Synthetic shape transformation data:
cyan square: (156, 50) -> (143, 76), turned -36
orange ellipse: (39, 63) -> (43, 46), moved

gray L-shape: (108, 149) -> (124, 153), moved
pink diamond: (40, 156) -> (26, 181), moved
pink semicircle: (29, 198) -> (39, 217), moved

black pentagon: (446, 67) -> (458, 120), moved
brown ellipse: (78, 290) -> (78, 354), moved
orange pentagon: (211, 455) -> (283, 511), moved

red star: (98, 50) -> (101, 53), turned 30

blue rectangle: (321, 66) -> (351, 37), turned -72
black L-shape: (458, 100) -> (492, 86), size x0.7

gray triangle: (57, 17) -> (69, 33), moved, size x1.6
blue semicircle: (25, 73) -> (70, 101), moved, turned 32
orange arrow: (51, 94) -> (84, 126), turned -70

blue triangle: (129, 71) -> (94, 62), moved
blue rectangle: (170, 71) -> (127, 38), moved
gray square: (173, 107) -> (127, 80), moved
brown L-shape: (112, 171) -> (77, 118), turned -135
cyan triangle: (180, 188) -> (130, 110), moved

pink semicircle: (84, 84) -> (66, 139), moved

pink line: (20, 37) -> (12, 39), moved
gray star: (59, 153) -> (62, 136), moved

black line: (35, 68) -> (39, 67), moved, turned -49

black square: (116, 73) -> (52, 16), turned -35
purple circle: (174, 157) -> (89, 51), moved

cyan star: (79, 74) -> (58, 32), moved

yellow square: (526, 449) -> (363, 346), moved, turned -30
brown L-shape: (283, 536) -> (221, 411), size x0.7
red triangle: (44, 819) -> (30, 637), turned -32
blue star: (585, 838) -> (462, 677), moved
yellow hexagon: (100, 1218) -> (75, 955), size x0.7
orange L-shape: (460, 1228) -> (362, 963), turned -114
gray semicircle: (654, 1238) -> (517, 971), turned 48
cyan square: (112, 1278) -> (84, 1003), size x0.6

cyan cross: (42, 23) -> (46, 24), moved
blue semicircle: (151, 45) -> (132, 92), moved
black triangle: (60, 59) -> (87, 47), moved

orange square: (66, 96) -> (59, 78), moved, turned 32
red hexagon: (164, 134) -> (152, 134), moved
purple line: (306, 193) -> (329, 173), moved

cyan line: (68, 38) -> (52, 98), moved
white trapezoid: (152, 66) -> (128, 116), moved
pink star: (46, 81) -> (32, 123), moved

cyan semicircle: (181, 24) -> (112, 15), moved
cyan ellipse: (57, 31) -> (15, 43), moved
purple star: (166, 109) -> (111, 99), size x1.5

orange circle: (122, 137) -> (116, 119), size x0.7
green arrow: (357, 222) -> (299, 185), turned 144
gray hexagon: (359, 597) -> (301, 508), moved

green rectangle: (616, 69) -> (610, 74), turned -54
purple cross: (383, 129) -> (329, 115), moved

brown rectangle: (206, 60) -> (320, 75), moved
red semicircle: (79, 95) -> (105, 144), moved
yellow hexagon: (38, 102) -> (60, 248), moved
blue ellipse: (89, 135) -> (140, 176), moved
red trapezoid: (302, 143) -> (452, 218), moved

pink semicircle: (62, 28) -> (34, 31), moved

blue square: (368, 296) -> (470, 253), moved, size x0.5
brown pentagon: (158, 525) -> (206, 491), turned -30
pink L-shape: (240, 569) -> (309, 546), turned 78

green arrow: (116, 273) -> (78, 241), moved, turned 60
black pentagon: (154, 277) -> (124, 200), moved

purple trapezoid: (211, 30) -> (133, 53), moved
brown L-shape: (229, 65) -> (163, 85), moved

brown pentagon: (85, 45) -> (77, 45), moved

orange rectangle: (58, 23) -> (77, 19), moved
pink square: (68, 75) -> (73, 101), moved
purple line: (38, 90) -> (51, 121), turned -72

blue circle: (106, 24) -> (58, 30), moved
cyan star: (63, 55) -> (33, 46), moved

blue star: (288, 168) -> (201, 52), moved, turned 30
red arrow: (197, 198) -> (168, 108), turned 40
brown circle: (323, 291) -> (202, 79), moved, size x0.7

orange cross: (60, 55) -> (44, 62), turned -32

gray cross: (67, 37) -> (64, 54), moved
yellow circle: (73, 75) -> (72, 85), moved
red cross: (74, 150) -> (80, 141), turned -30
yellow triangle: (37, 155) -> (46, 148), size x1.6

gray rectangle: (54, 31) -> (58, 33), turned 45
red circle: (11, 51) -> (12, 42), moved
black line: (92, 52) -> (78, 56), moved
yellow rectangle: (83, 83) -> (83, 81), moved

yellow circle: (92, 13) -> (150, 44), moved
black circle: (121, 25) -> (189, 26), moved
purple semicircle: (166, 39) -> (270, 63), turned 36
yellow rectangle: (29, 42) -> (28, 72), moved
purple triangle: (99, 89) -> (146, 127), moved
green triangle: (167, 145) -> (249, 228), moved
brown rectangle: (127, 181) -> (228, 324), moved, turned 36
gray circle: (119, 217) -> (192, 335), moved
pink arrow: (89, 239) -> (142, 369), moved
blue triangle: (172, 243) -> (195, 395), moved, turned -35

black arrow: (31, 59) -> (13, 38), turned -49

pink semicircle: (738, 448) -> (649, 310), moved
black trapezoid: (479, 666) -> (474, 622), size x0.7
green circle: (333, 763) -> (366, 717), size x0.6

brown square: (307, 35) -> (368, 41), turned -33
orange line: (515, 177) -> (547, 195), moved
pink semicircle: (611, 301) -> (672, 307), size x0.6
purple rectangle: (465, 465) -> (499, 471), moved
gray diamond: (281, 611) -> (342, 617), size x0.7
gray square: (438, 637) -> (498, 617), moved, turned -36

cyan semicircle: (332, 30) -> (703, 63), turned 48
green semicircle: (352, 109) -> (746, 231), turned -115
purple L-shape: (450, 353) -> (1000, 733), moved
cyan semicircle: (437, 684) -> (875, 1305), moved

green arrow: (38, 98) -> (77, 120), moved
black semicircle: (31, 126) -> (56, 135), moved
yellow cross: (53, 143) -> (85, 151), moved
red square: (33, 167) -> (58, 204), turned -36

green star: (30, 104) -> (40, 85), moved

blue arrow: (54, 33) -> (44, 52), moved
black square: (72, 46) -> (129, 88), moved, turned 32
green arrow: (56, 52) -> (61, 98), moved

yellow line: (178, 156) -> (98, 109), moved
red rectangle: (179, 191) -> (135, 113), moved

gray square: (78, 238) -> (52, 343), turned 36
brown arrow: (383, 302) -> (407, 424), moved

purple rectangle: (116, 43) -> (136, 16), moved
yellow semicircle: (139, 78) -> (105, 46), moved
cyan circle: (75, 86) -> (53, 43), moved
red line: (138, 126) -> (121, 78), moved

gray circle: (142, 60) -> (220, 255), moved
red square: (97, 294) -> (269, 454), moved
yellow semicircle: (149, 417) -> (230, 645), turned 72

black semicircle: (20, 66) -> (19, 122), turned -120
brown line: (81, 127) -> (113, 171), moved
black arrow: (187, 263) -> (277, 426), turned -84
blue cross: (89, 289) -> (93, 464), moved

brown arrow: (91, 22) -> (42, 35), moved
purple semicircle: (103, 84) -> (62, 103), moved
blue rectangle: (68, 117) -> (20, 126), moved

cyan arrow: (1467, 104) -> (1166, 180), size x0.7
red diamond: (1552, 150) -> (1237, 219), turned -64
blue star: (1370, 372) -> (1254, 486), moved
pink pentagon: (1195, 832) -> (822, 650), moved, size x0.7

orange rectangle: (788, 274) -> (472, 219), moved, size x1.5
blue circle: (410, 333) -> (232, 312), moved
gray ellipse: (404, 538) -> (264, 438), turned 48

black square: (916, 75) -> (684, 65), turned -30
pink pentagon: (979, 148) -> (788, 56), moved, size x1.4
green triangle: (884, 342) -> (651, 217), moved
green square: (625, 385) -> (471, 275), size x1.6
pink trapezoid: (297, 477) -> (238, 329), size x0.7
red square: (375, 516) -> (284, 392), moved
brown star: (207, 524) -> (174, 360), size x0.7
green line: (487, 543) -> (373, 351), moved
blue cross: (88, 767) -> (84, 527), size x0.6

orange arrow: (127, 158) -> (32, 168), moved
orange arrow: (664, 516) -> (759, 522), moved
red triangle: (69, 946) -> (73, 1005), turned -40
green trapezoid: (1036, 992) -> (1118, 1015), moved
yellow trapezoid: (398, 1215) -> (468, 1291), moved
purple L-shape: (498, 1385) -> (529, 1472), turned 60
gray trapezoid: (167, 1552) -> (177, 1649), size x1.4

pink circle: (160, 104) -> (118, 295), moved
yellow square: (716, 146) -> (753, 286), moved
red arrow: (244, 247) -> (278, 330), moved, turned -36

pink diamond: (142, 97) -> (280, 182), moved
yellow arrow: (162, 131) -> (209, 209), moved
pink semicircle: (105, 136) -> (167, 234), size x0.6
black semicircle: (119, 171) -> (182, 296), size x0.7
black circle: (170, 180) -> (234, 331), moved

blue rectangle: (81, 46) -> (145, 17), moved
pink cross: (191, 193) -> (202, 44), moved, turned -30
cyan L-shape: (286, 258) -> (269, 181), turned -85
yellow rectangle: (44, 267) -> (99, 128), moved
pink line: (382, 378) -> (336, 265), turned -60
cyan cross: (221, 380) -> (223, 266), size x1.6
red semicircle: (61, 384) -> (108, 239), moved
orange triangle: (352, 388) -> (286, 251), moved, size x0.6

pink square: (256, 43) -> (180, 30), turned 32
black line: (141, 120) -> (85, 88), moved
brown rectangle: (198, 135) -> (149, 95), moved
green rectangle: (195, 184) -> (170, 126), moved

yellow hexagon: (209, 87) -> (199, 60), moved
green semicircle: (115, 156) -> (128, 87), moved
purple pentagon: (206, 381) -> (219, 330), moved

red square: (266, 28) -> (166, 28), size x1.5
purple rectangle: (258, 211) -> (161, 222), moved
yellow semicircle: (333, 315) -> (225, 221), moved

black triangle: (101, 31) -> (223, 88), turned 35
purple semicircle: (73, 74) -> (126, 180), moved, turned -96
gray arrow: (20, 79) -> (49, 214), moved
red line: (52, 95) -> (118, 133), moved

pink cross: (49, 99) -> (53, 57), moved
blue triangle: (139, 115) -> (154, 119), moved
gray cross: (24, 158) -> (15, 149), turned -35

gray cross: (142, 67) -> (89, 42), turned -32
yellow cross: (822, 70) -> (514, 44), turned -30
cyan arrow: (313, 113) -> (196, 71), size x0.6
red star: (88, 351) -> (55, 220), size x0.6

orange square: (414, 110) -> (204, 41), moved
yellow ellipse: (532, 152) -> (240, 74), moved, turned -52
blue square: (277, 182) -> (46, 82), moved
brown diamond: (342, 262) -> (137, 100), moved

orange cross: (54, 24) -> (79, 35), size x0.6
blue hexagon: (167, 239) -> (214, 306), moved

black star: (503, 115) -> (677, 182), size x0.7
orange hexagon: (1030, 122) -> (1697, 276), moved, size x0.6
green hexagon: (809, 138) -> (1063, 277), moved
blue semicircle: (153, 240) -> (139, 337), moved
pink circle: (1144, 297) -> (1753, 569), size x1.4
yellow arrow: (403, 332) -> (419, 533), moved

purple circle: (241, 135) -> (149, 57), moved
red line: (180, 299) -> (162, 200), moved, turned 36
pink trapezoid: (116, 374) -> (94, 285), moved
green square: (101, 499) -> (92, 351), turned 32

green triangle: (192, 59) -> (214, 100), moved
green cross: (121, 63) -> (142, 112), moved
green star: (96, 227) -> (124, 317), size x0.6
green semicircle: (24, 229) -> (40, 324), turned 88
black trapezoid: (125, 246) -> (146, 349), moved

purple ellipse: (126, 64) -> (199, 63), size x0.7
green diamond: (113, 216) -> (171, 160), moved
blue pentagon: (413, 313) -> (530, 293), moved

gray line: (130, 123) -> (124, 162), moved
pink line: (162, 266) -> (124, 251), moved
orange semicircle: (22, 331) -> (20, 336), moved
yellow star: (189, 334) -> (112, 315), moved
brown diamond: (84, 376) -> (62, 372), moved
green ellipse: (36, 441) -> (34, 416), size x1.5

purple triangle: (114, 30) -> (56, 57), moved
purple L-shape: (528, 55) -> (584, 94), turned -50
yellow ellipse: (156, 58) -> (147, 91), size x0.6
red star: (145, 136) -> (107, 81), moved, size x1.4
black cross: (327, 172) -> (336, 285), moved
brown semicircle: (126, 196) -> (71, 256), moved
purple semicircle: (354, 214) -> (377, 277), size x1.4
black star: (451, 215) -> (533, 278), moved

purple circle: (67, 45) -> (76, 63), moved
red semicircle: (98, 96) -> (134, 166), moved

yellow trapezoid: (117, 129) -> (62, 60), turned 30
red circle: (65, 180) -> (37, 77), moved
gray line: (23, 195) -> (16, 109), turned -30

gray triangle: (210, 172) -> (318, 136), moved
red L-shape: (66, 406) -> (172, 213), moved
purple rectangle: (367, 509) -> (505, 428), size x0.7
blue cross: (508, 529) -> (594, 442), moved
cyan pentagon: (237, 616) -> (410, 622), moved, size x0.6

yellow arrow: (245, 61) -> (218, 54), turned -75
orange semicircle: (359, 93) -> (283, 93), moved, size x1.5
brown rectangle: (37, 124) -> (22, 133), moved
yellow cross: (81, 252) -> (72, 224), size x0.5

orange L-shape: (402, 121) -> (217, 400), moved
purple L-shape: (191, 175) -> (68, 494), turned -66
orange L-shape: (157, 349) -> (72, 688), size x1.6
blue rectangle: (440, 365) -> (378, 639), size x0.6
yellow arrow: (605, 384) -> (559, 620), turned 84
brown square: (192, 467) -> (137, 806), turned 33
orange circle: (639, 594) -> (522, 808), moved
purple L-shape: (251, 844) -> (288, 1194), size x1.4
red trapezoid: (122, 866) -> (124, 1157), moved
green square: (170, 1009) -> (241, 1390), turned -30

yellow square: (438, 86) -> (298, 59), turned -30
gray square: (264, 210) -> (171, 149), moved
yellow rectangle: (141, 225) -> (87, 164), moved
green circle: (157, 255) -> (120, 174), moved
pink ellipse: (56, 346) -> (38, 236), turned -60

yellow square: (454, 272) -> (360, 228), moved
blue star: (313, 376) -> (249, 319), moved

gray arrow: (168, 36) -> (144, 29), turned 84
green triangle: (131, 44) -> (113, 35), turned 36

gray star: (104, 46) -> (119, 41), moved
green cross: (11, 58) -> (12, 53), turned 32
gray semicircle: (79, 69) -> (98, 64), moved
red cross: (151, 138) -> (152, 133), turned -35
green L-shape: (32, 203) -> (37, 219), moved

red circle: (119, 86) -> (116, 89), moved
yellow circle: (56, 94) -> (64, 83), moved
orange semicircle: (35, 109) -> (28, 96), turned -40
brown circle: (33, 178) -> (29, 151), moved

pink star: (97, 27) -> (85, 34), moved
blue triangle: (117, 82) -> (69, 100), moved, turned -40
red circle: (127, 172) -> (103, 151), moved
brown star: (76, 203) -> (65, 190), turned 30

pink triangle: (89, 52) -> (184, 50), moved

[PROMPT]:
Write down again the exact lines running from the beginning of the data to the line containing "black pentagon: (446, 67)", with both ends included.

[YOUR SOLUTION]:
cyan square: (156, 50) -> (143, 76), turned -36
orange ellipse: (39, 63) -> (43, 46), moved

gray L-shape: (108, 149) -> (124, 153), moved
pink diamond: (40, 156) -> (26, 181), moved
pink semicircle: (29, 198) -> (39, 217), moved

black pentagon: (446, 67) -> (458, 120), moved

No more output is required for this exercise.